(EXTRACTED DATA begins)

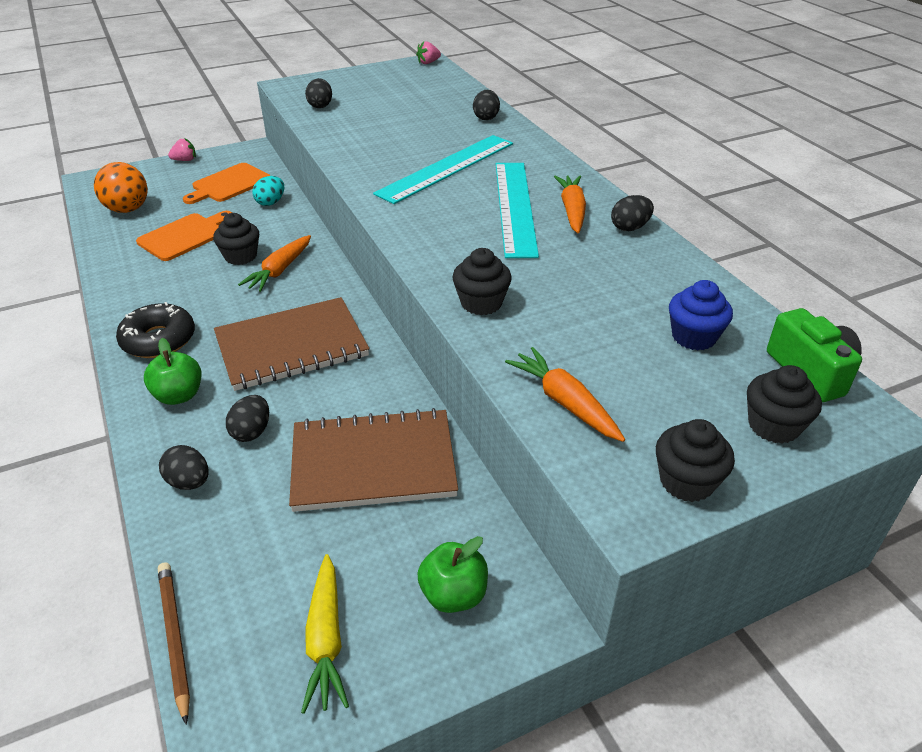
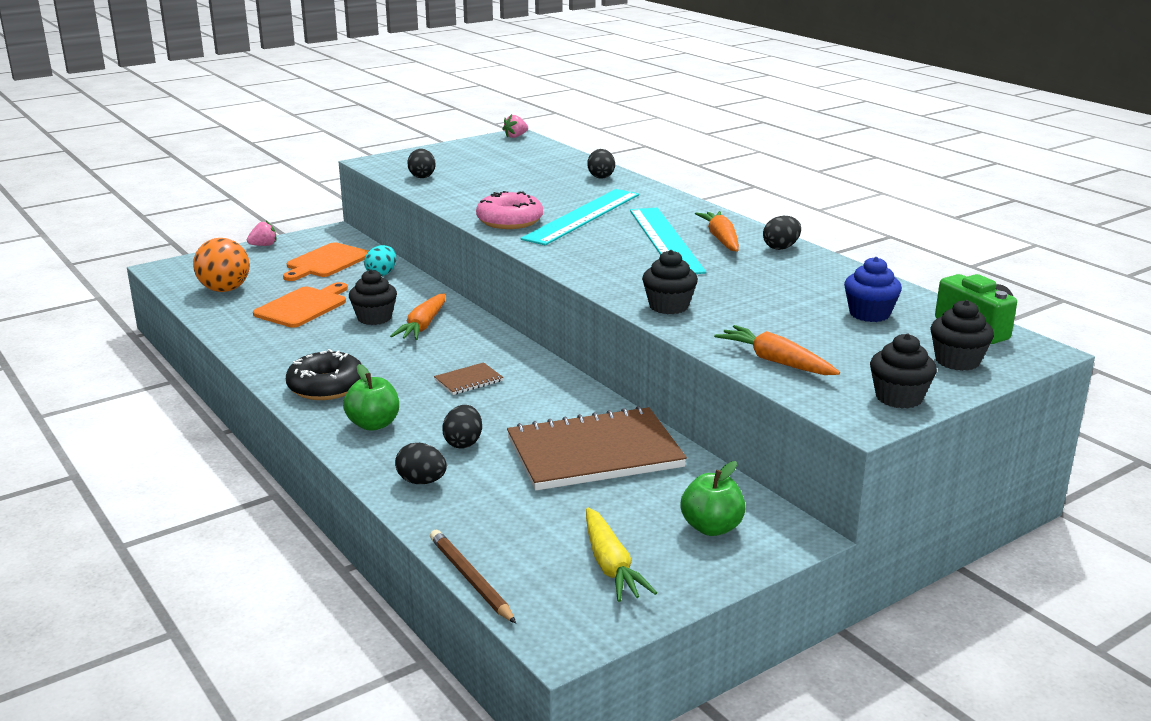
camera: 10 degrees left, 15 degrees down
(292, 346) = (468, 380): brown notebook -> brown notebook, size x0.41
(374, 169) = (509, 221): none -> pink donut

(EXTRACTED DATA ends)
(EXTRACTED DATA begins)

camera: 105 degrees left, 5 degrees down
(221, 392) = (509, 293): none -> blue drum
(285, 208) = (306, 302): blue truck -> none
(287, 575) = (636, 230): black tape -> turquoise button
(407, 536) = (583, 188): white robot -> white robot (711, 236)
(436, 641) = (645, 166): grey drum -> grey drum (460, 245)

(EXTRACTED DATA ends)

== WORK INSTRUCTION ==
Only the lines holding "left" are wanted, so copy each of them from the material.

== ANSWER TO THIS PROBLEM ==
camera: 10 degrees left, 15 degrees down
camera: 105 degrees left, 5 degrees down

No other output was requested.